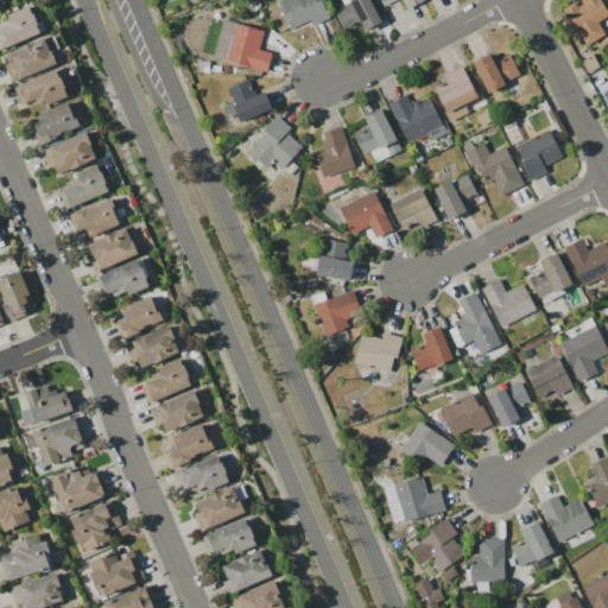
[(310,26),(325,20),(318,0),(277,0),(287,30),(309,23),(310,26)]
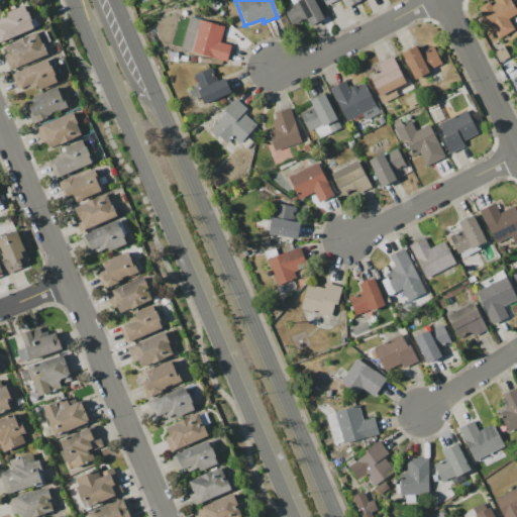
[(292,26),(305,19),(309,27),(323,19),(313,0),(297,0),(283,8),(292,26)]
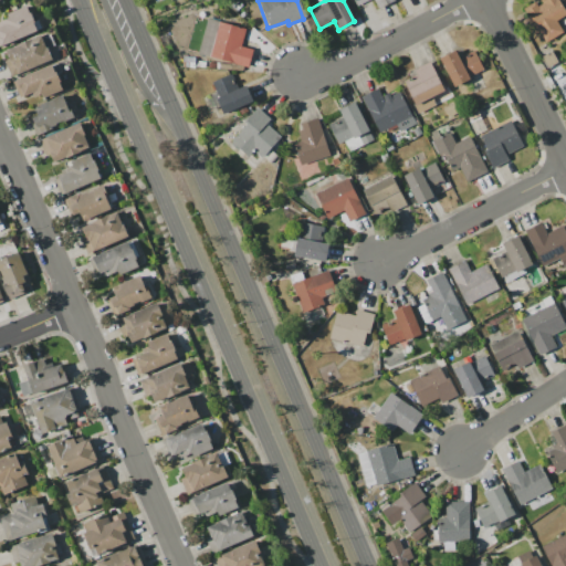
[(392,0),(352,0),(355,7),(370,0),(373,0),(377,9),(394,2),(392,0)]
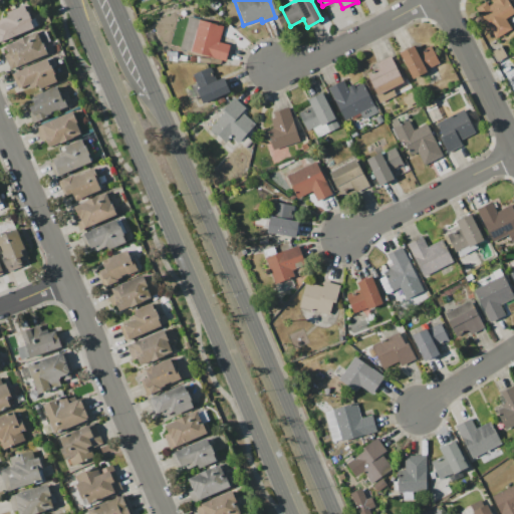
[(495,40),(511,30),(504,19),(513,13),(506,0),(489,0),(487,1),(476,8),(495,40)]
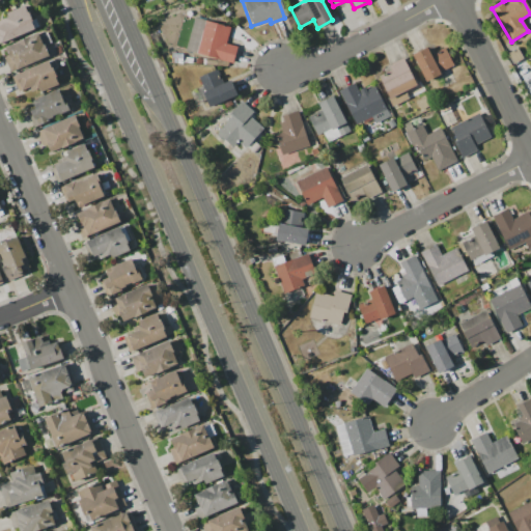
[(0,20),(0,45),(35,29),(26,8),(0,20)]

## Task goal
Every line above should be retyped exactly; the pictures do not belong in the copy.

## Exercise output
[(310,26),(325,20),(318,0),(277,0),(287,30),(309,23),(310,26)]
[(292,26),(305,19),(309,27),(323,19),(313,0),(297,0),(283,8),(292,26)]
[(392,0),(352,0),(355,7),(370,0),(373,0),(377,9),(394,2),(392,0)]
[(495,40),(511,30),(504,19),(513,13),(506,0),(489,0),(487,1),(476,8),(495,40)]
[(0,20),(0,45),(35,29),(26,8),(0,20)]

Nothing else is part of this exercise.